* **Dataset records**:
.....

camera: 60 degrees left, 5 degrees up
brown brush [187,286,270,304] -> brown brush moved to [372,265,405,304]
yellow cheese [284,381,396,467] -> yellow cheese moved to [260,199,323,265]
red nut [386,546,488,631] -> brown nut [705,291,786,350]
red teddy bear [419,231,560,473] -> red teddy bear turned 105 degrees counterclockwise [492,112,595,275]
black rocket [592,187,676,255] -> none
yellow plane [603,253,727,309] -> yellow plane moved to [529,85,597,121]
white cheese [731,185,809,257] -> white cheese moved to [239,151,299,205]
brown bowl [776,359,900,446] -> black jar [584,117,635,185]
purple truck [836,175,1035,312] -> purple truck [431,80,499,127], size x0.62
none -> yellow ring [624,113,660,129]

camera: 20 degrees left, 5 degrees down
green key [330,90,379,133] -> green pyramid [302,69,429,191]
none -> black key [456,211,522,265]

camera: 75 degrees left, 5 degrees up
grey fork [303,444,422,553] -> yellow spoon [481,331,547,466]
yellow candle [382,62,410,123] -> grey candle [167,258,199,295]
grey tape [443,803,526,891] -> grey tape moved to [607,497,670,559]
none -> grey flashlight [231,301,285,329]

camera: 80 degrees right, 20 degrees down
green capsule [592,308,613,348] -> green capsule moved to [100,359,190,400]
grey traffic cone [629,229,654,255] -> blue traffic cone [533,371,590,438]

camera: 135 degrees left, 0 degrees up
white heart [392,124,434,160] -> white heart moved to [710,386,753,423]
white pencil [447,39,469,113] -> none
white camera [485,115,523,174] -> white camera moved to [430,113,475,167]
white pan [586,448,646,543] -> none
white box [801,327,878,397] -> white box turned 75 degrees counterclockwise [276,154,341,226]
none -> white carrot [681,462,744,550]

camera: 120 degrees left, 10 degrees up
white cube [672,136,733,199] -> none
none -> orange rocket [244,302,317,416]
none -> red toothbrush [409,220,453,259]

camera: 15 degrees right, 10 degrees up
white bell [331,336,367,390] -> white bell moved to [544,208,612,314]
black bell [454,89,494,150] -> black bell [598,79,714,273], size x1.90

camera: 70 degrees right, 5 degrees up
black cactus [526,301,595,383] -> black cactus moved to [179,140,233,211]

.....

* **What the task asks**:
Print out all of the data above word for word.

* **Task solution**:
camera: 60 degrees left, 5 degrees up
brown brush [187,286,270,304] -> brown brush moved to [372,265,405,304]
yellow cheese [284,381,396,467] -> yellow cheese moved to [260,199,323,265]
red nut [386,546,488,631] -> brown nut [705,291,786,350]
red teddy bear [419,231,560,473] -> red teddy bear turned 105 degrees counterclockwise [492,112,595,275]
black rocket [592,187,676,255] -> none
yellow plane [603,253,727,309] -> yellow plane moved to [529,85,597,121]
white cheese [731,185,809,257] -> white cheese moved to [239,151,299,205]
brown bowl [776,359,900,446] -> black jar [584,117,635,185]
purple truck [836,175,1035,312] -> purple truck [431,80,499,127], size x0.62
none -> yellow ring [624,113,660,129]

camera: 20 degrees left, 5 degrees down
green key [330,90,379,133] -> green pyramid [302,69,429,191]
none -> black key [456,211,522,265]

camera: 75 degrees left, 5 degrees up
grey fork [303,444,422,553] -> yellow spoon [481,331,547,466]
yellow candle [382,62,410,123] -> grey candle [167,258,199,295]
grey tape [443,803,526,891] -> grey tape moved to [607,497,670,559]
none -> grey flashlight [231,301,285,329]

camera: 80 degrees right, 20 degrees down
green capsule [592,308,613,348] -> green capsule moved to [100,359,190,400]
grey traffic cone [629,229,654,255] -> blue traffic cone [533,371,590,438]

camera: 135 degrees left, 0 degrees up
white heart [392,124,434,160] -> white heart moved to [710,386,753,423]
white pencil [447,39,469,113] -> none
white camera [485,115,523,174] -> white camera moved to [430,113,475,167]
white pan [586,448,646,543] -> none
white box [801,327,878,397] -> white box turned 75 degrees counterclockwise [276,154,341,226]
none -> white carrot [681,462,744,550]

camera: 120 degrees left, 10 degrees up
white cube [672,136,733,199] -> none
none -> orange rocket [244,302,317,416]
none -> red toothbrush [409,220,453,259]

camera: 15 degrees right, 10 degrees up
white bell [331,336,367,390] -> white bell moved to [544,208,612,314]
black bell [454,89,494,150] -> black bell [598,79,714,273], size x1.90

camera: 70 degrees right, 5 degrees up
black cactus [526,301,595,383] -> black cactus moved to [179,140,233,211]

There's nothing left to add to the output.